• WORK REQUIRED
Only the lines from the line that contains "turquoise headphones: 4 -> 3" through the final line of the entries below belong in your answer, copied exactly and without pictures.

Stored records:
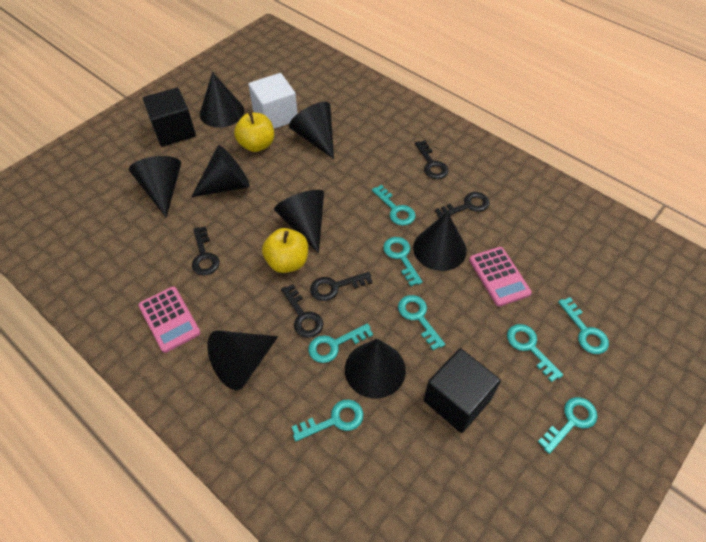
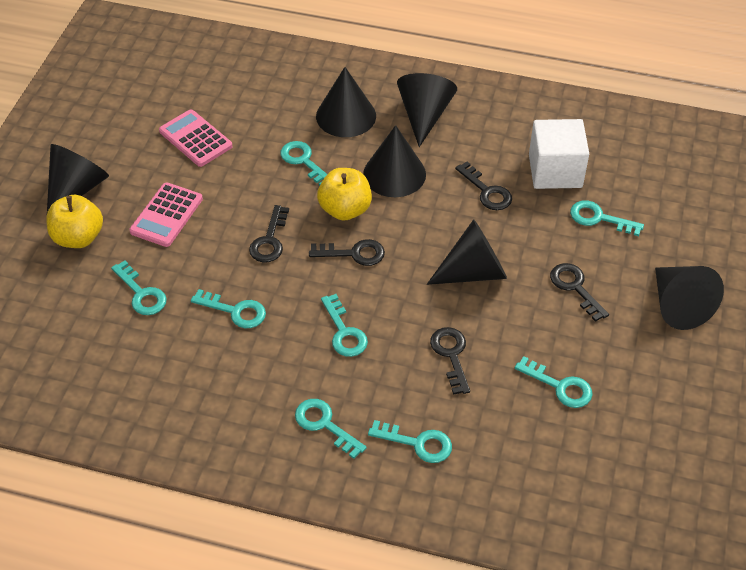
black cone: 8 -> 6
black cube: 2 -> 0

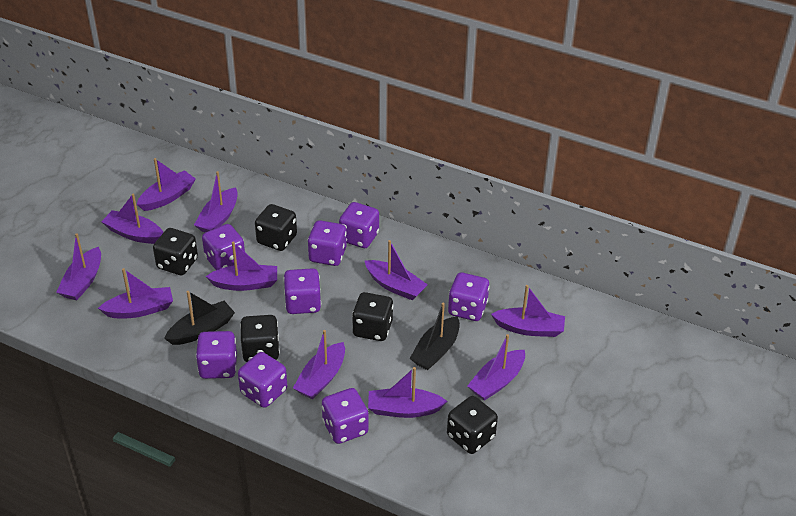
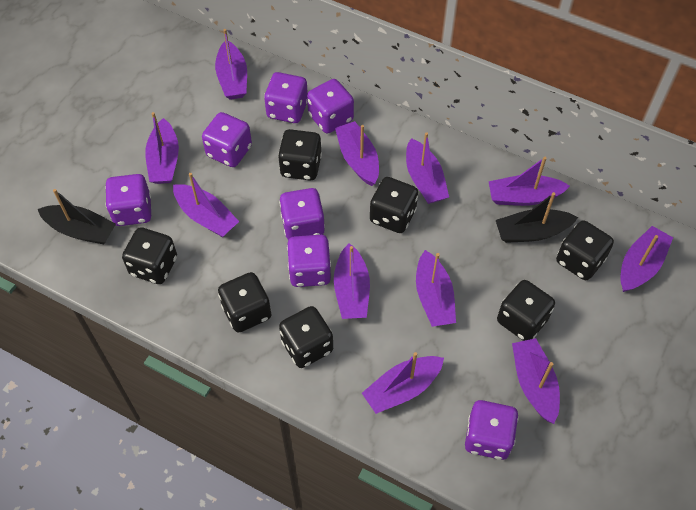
black dice: 5 -> 7
purple dice: 8 -> 7

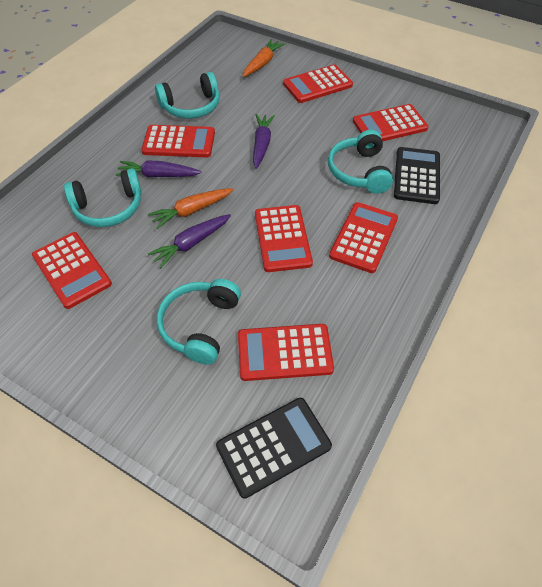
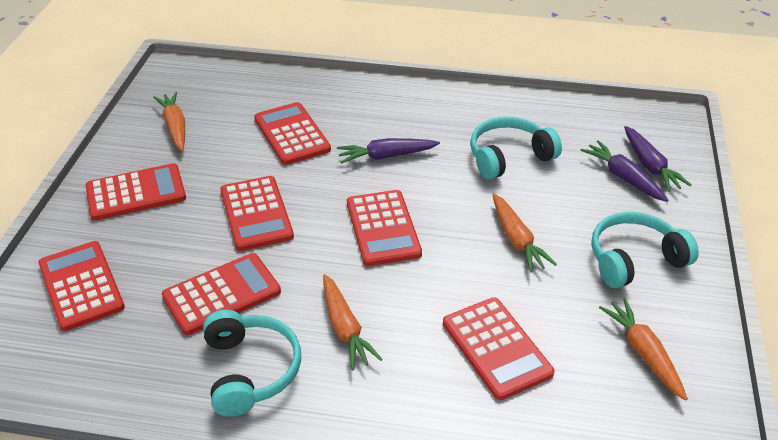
black calculator: 2 -> 0
orange carrot: 2 -> 4
turquoise headphones: 4 -> 3

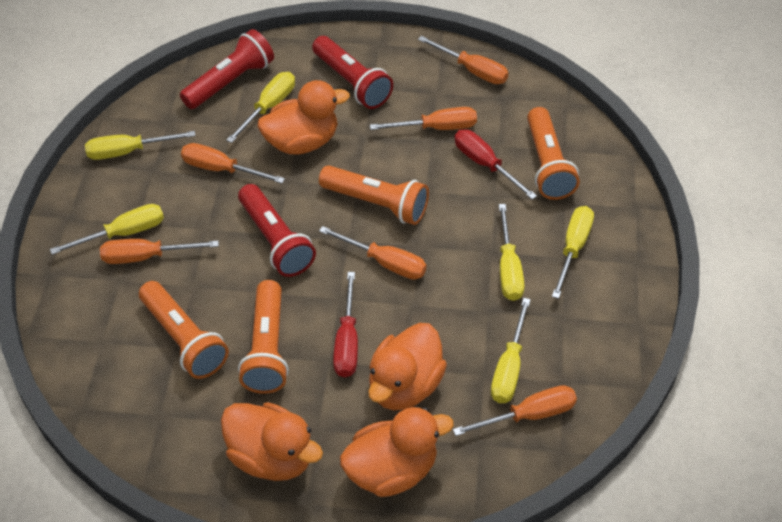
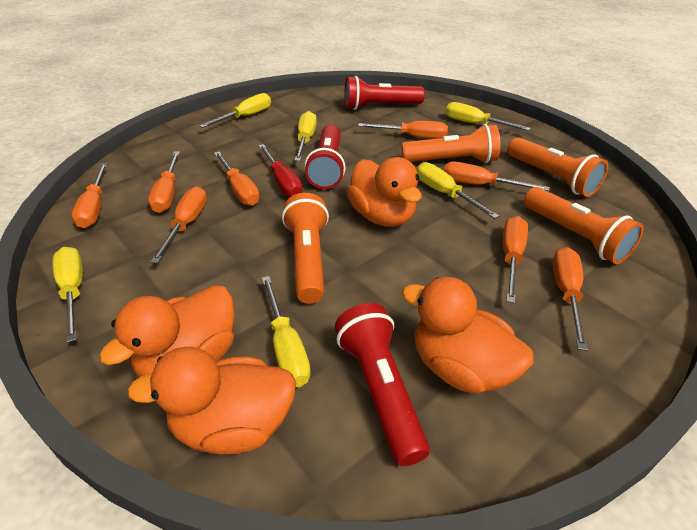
orange screwdriver: 6 -> 8
red screwdriver: 2 -> 1

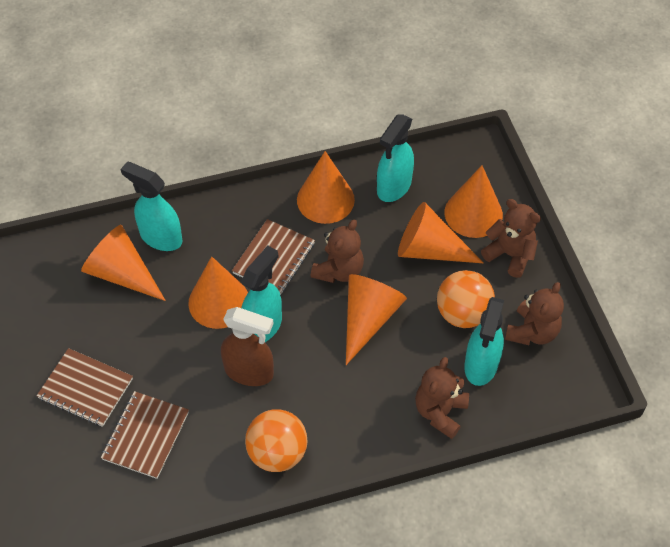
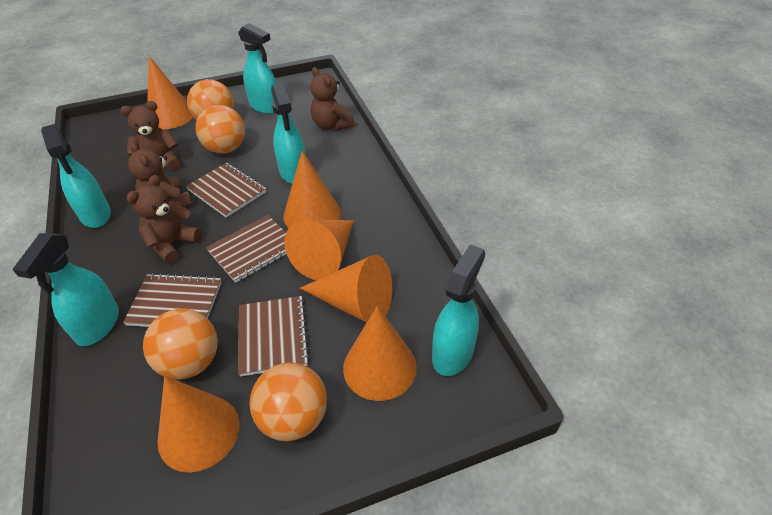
brown notebook: 3 -> 4
brown spray bottle: 1 -> 0
orange ball: 2 -> 4
turquoise spray bottle: 4 -> 5

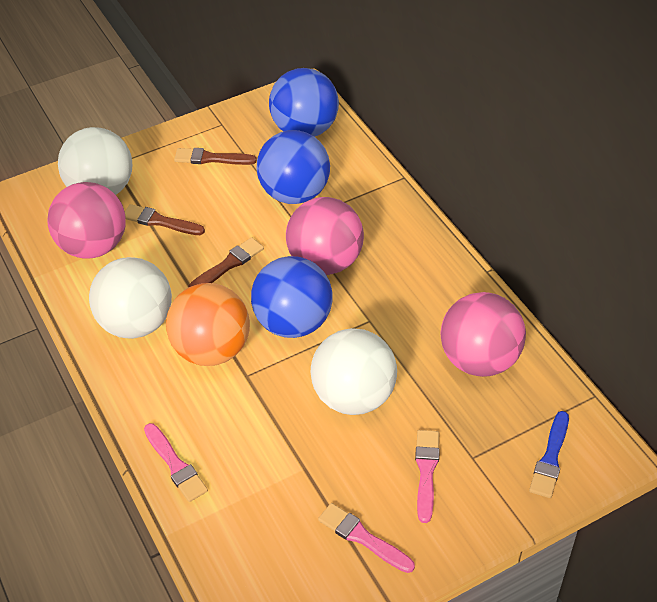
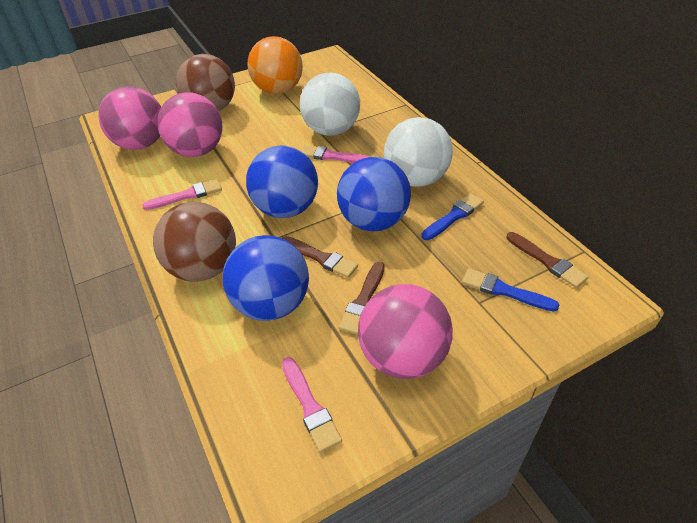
blue brush: 1 -> 2
brown ball: 0 -> 2
white ball: 3 -> 2

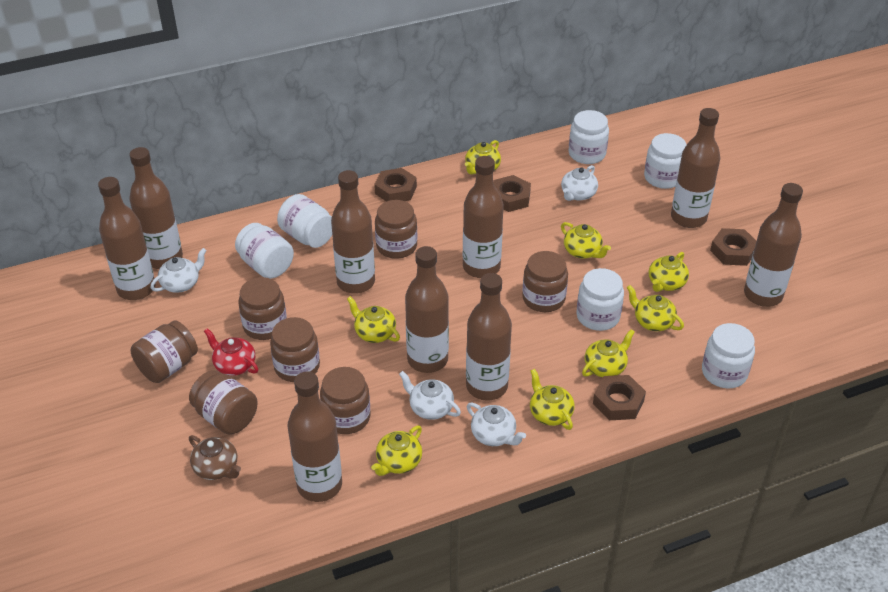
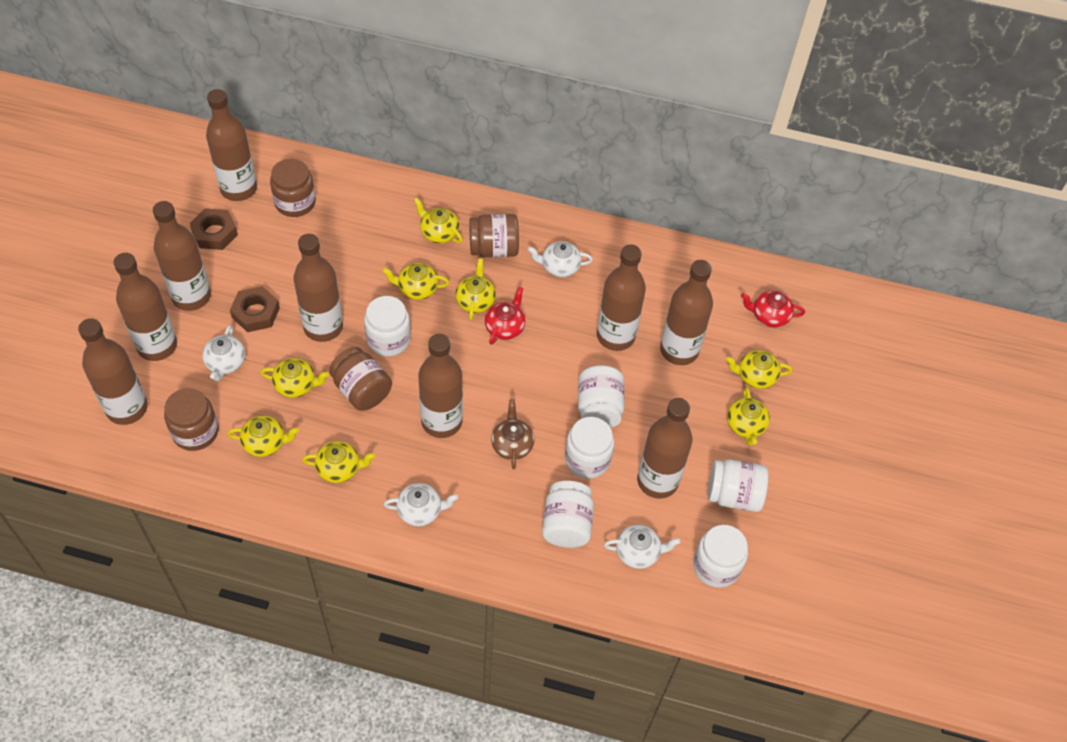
brown jar: 7 -> 4
brown nut: 4 -> 2
red teapot: 1 -> 2

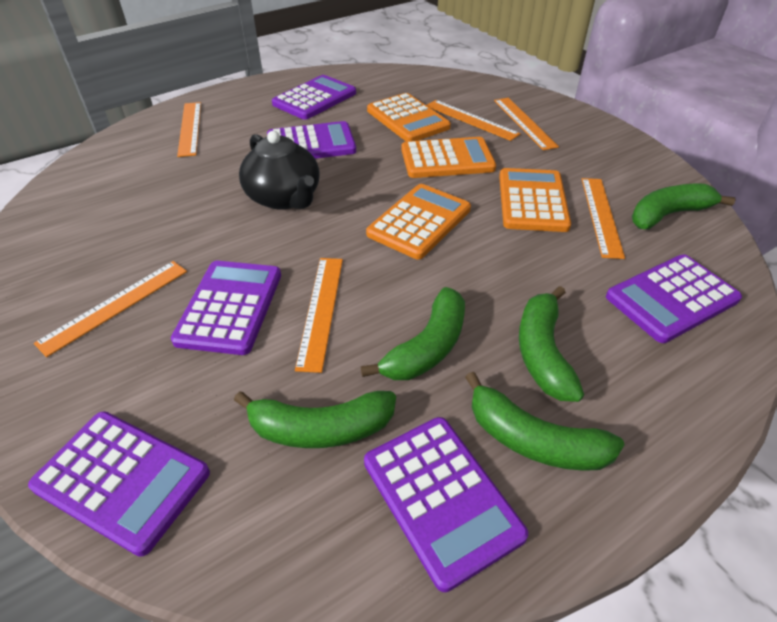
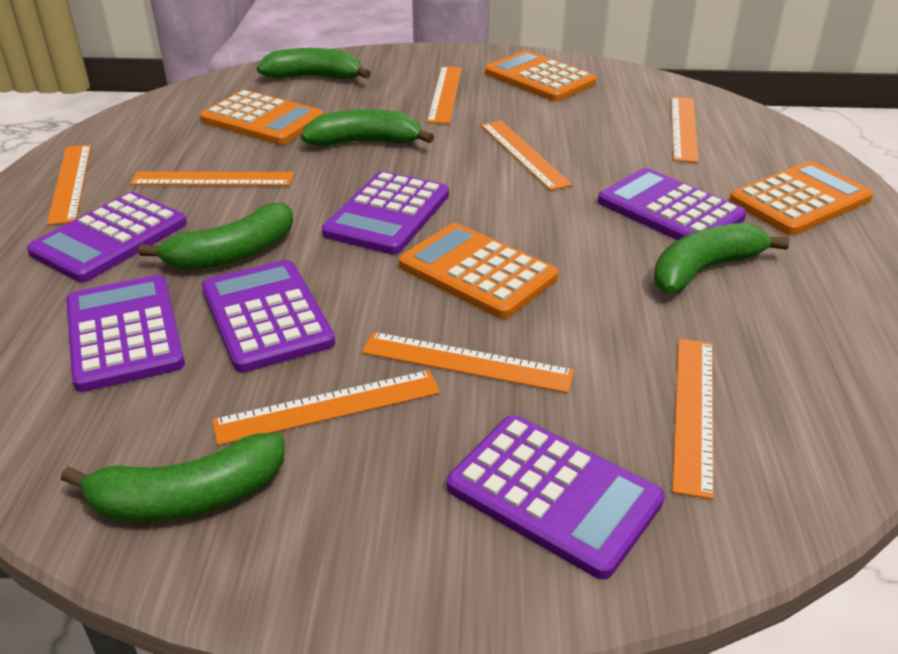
black teapot: 1 -> 0
orange ruler: 6 -> 8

• THE ANSWER
turquoise headphones: 4 -> 3

orange screwdriver: 6 -> 8
red screwdriver: 2 -> 1

brown notebook: 3 -> 4
brown spray bottle: 1 -> 0
orange ball: 2 -> 4
turquoise spray bottle: 4 -> 5

blue brush: 1 -> 2
brown ball: 0 -> 2
white ball: 3 -> 2

brown jar: 7 -> 4
brown nut: 4 -> 2
red teapot: 1 -> 2

black teapot: 1 -> 0
orange ruler: 6 -> 8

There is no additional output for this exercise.